== EXERCISE PROMPT ==
Arrange the lines from the line with "Program [202, 19]" up to and including the line with "2021 [28, 162]" as a JSON list of strings, one string per line, leaving out blank lines.

Records for locating described items
· · ·

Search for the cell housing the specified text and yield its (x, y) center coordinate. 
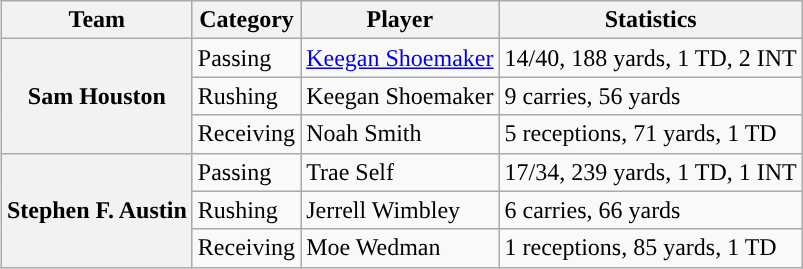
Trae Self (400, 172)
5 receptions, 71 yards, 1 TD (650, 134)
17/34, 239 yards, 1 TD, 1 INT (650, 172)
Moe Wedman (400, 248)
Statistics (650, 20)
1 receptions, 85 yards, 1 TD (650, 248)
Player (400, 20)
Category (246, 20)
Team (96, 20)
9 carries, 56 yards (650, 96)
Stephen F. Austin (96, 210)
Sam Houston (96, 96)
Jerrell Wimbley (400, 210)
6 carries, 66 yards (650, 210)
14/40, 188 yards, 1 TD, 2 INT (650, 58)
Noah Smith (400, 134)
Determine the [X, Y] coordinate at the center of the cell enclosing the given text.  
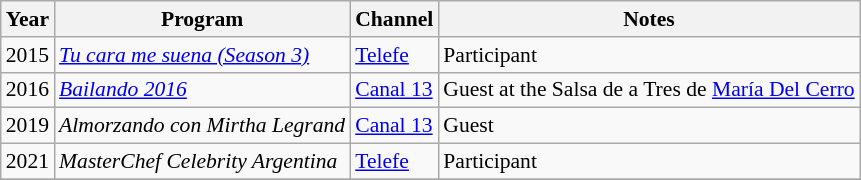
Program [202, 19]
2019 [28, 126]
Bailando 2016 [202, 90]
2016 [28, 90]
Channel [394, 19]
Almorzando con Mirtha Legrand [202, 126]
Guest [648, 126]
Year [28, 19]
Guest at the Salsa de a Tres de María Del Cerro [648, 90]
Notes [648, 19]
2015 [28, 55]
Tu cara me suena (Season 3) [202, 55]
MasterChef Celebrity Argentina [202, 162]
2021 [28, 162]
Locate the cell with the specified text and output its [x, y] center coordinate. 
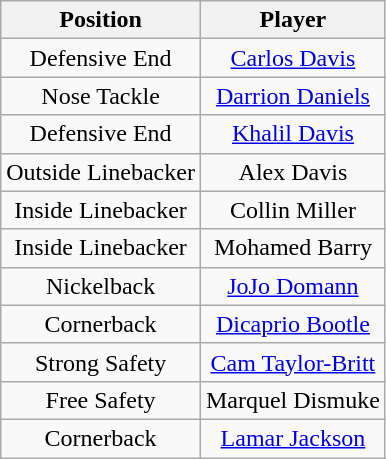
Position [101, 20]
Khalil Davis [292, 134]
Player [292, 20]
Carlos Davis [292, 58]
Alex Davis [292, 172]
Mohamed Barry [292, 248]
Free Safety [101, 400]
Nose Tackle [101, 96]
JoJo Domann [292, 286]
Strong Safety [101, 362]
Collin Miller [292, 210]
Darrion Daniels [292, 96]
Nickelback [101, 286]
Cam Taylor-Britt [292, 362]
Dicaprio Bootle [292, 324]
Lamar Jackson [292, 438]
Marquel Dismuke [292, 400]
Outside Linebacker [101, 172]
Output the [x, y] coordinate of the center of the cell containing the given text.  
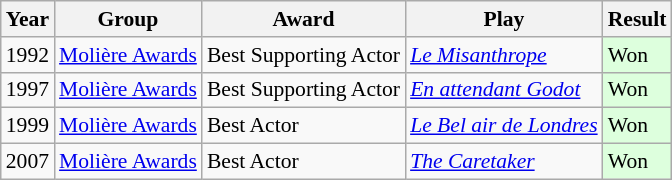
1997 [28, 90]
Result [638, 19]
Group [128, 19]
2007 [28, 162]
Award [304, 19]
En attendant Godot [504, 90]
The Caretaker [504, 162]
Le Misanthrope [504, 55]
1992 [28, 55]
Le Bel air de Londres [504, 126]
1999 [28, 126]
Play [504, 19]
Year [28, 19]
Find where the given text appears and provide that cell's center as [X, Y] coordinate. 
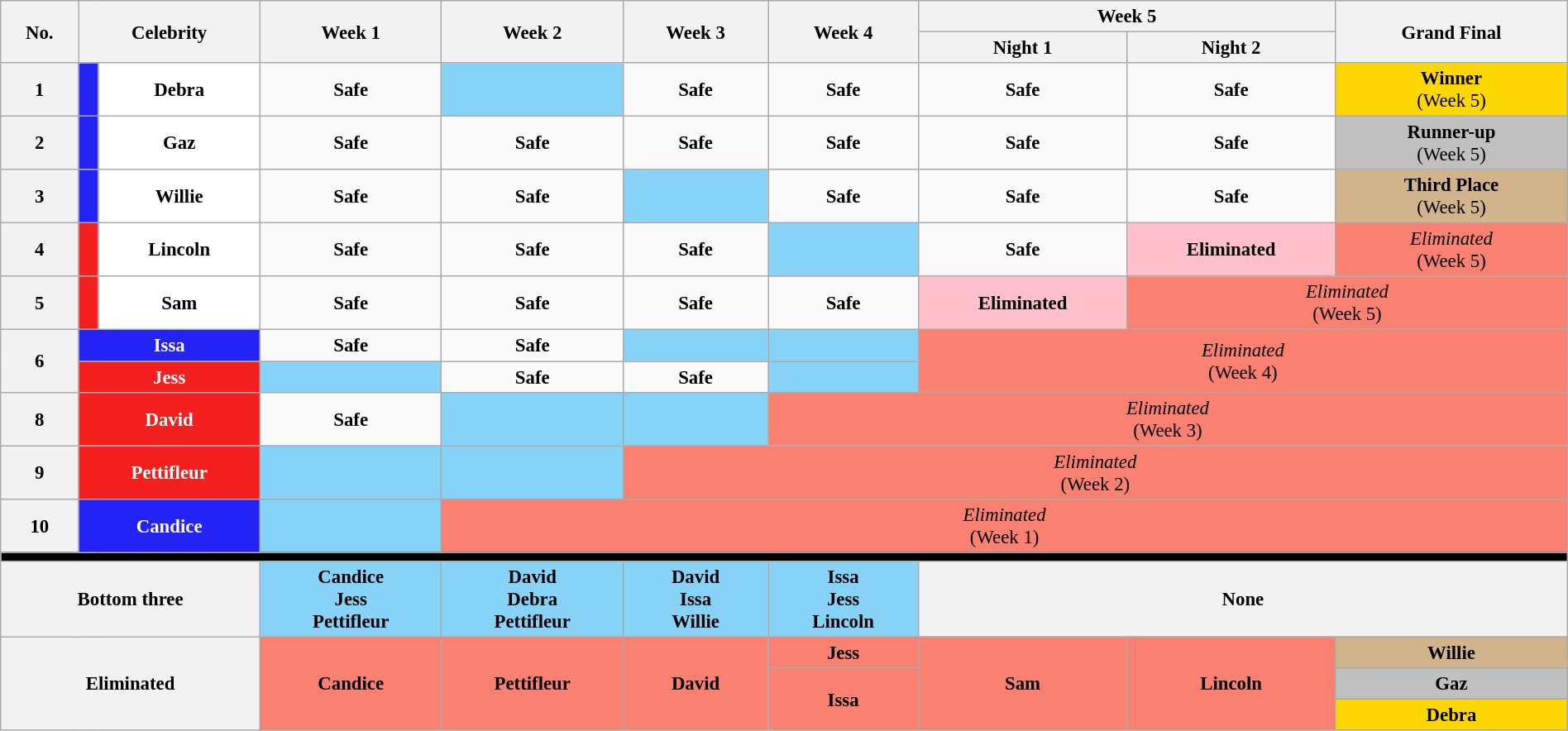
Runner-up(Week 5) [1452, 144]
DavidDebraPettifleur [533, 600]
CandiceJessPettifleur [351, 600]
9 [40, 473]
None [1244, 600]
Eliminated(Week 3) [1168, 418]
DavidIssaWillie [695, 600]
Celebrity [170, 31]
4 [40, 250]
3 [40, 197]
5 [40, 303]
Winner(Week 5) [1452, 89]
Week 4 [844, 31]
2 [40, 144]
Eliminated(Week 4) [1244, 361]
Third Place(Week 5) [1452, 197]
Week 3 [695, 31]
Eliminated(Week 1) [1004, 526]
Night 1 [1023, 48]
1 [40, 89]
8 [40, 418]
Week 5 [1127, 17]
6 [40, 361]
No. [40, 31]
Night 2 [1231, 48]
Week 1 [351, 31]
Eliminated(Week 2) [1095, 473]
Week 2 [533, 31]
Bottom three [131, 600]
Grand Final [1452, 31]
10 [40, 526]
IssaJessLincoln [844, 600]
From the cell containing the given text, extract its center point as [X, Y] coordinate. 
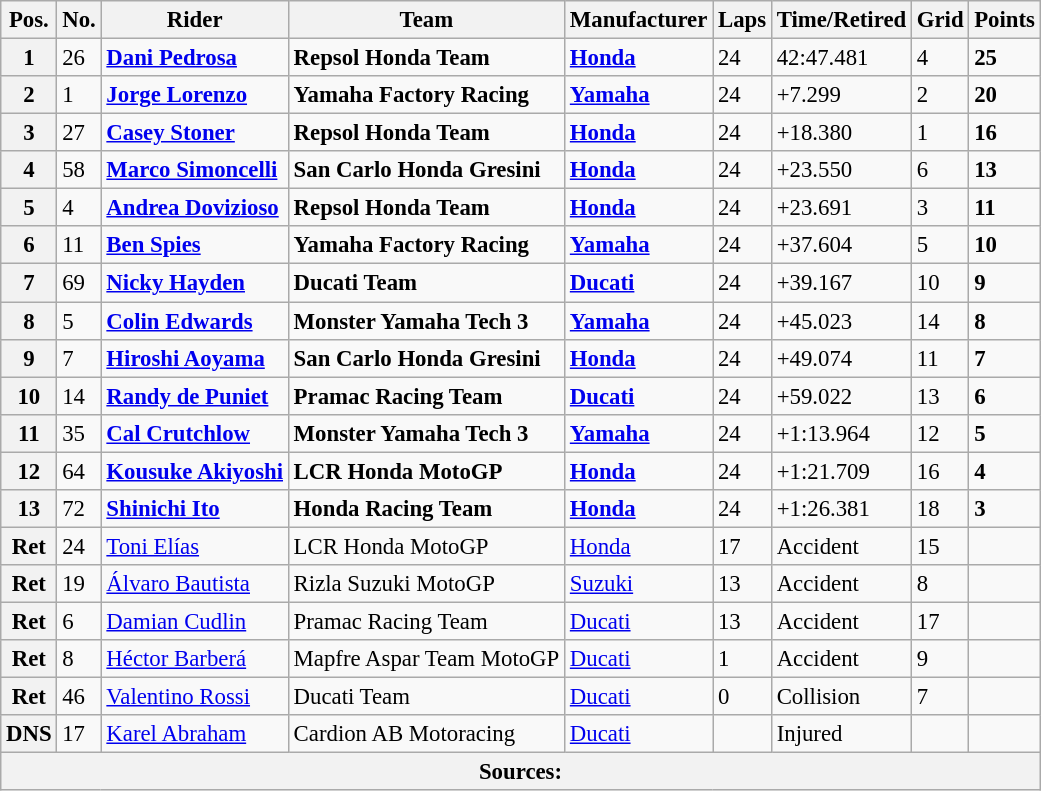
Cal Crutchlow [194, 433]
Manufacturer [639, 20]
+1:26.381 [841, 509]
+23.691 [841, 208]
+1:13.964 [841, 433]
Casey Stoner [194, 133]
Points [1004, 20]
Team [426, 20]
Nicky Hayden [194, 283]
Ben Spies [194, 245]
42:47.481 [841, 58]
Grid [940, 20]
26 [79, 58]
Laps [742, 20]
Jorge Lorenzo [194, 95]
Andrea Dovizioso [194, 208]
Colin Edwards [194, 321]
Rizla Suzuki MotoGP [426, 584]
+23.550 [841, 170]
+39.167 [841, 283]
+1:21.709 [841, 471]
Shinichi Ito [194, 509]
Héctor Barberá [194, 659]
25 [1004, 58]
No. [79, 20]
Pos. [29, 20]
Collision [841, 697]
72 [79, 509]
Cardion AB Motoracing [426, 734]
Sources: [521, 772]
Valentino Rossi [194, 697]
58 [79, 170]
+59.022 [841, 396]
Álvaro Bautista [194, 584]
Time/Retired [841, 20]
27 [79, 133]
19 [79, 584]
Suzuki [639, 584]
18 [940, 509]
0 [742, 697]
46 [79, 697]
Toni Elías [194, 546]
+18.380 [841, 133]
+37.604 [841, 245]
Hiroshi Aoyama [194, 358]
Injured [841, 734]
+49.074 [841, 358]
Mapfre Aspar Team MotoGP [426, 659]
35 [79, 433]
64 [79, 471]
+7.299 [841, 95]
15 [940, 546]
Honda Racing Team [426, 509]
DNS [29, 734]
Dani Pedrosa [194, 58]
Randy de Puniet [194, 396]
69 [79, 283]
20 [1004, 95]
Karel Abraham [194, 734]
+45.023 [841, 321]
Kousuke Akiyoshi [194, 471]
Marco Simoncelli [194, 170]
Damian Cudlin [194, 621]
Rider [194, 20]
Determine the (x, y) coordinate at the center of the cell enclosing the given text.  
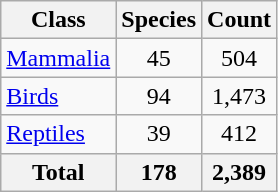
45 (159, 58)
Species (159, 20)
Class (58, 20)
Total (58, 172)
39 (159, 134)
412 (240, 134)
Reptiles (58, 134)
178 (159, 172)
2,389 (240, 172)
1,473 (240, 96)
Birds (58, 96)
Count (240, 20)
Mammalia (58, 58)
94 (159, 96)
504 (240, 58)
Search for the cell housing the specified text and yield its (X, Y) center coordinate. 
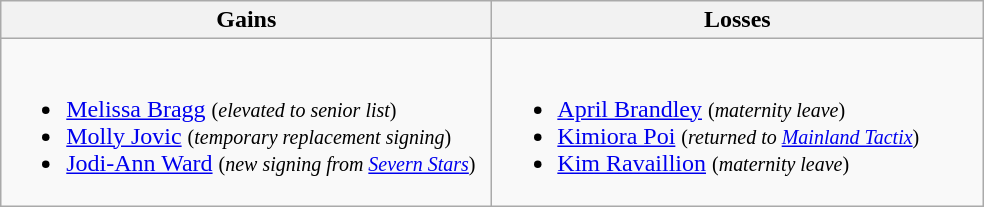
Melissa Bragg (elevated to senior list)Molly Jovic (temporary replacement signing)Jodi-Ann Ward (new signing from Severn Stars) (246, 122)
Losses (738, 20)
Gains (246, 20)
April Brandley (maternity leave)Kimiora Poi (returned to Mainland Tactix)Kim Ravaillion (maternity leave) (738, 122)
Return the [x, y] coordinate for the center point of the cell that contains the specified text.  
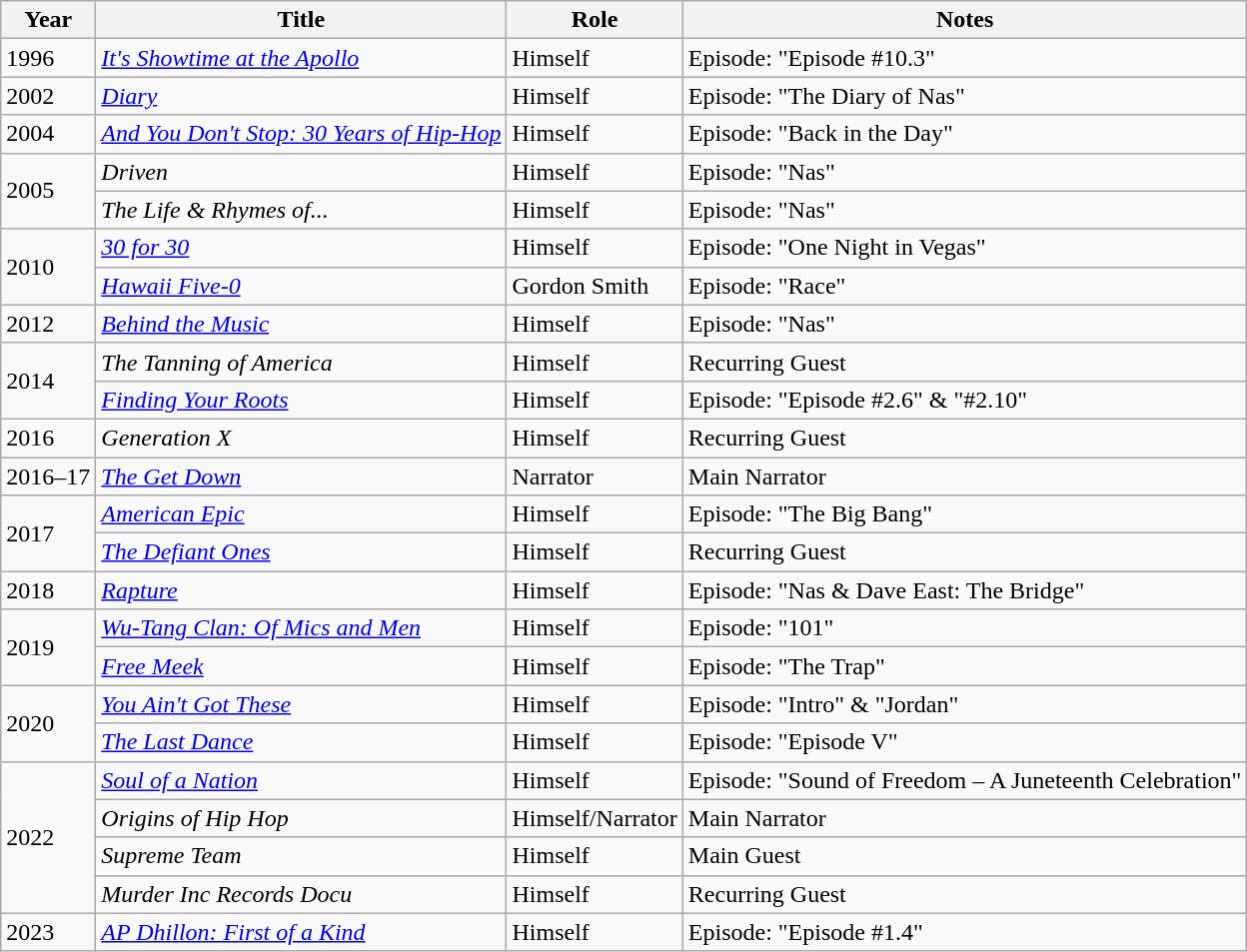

· · ·

== EXERCISE OUTPUT ==
[
  "Program [202, 19]",
  "2019 [28, 126]",
  "Bailando 2016 [202, 90]",
  "2016 [28, 90]",
  "Channel [394, 19]",
  "Almorzando con Mirtha Legrand [202, 126]",
  "Guest [648, 126]",
  "Year [28, 19]",
  "Guest at the Salsa de a Tres de María Del Cerro [648, 90]",
  "Notes [648, 19]",
  "2015 [28, 55]",
  "Tu cara me suena (Season 3) [202, 55]",
  "MasterChef Celebrity Argentina [202, 162]",
  "2021 [28, 162]"
]